Segment Start: Supplied records

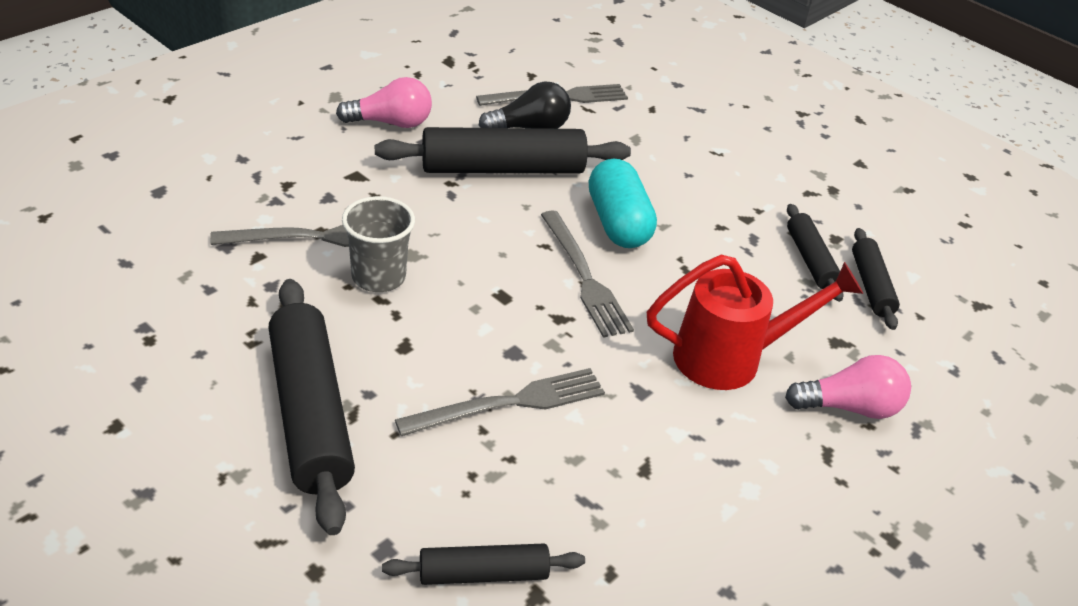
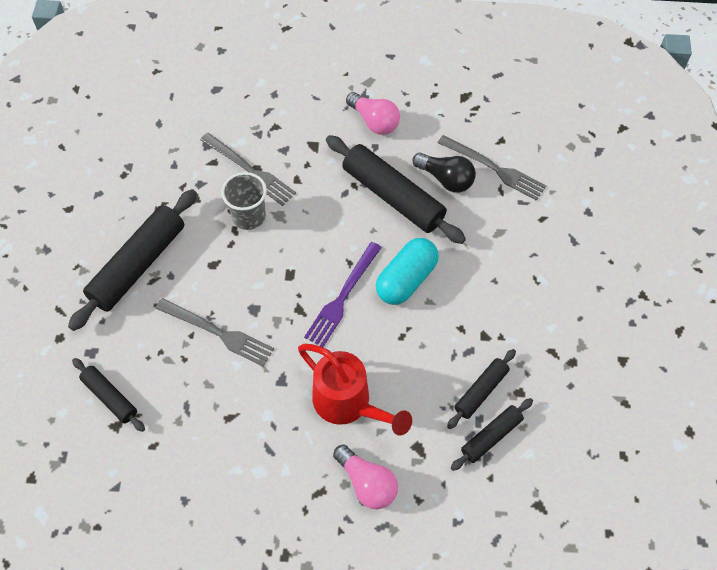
camera: 55 degrees right, 20 degrees up
(584, 277) = (342, 297): grey fork -> purple fork

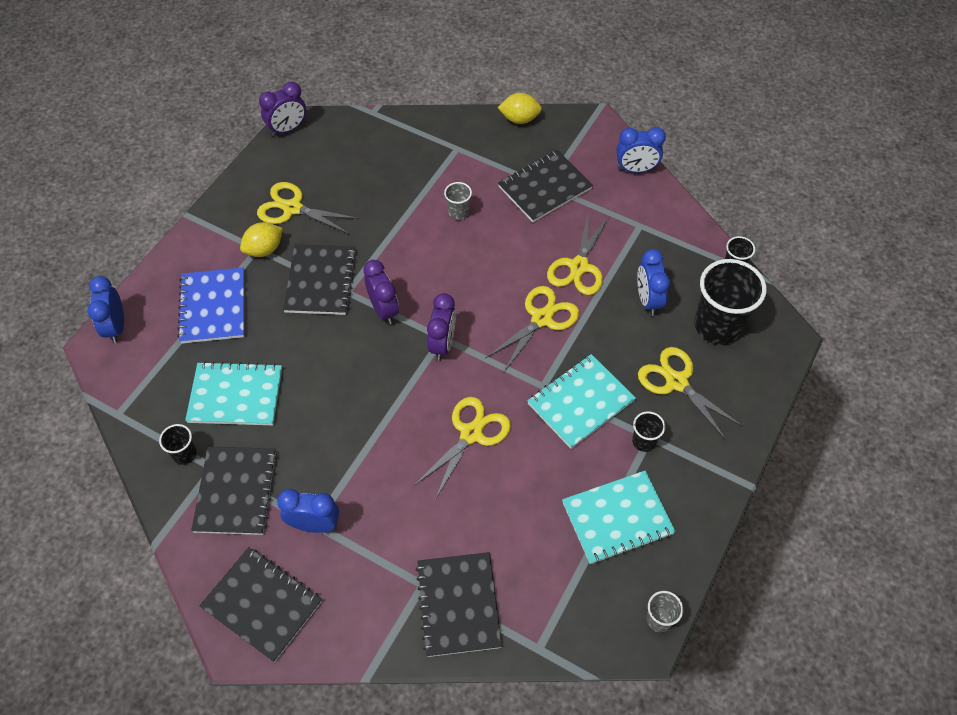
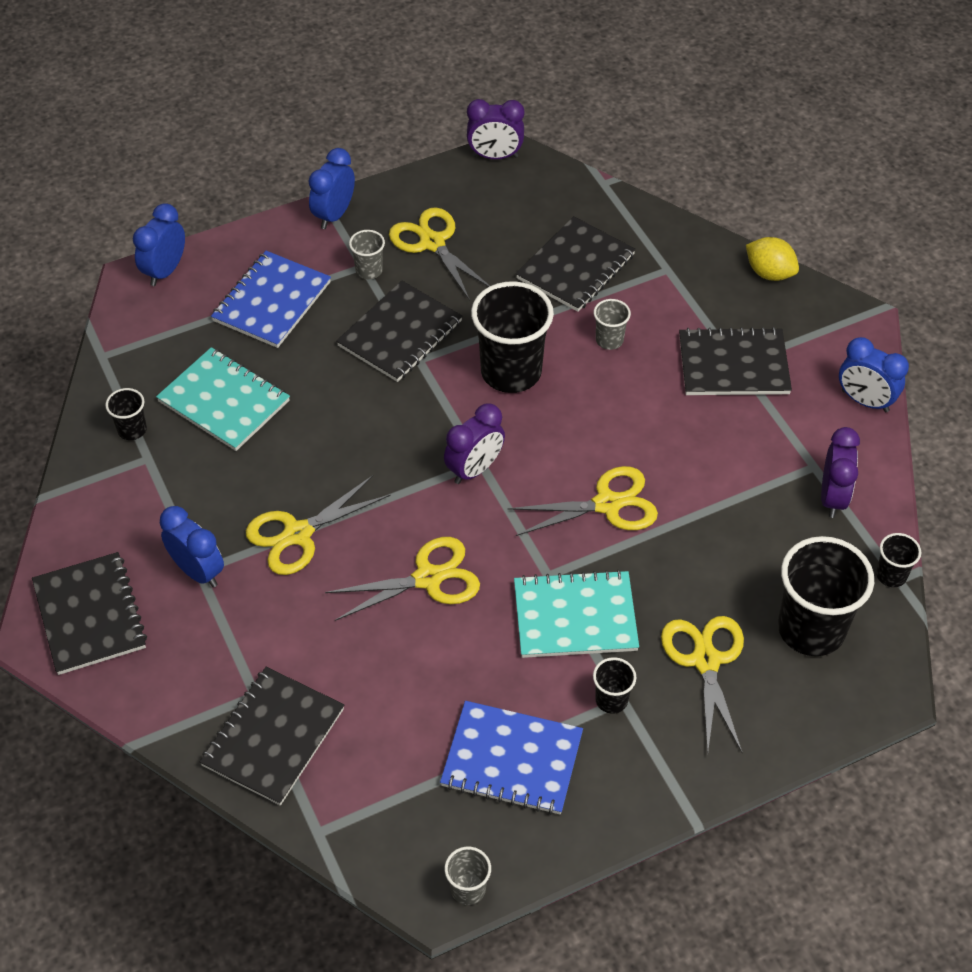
camera: 35 degrees right, 5 degrees down
(236, 491) = (150, 494): black notebook -> black notebook (575, 266)
(264, 249) = (369, 270): yellow lemon -> grey cup
(384, 310) = (442, 399): purple clock -> purple clock (833, 497)
(413, 267) = (511, 372): none -> black cup
(579, 267) = (699, 472): yellow scissors -> yellow scissors (298, 534)
(617, 518) = (512, 759): turquoise notebook -> blue notebook
(648, 300) = (750, 553): blue clock -> blue clock (334, 215)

Segment End: Supplied records

= Your task =
When you reach a picture in the records above, pass over it and transcribe the rest exactly.

= Your solution =
camera: 55 degrees right, 20 degrees up
(584, 277) = (342, 297): grey fork -> purple fork

camera: 35 degrees right, 5 degrees down
(236, 491) = (150, 494): black notebook -> black notebook (575, 266)
(264, 249) = (369, 270): yellow lemon -> grey cup
(384, 310) = (442, 399): purple clock -> purple clock (833, 497)
(413, 267) = (511, 372): none -> black cup
(579, 267) = (699, 472): yellow scissors -> yellow scissors (298, 534)
(617, 518) = (512, 759): turquoise notebook -> blue notebook
(648, 300) = (750, 553): blue clock -> blue clock (334, 215)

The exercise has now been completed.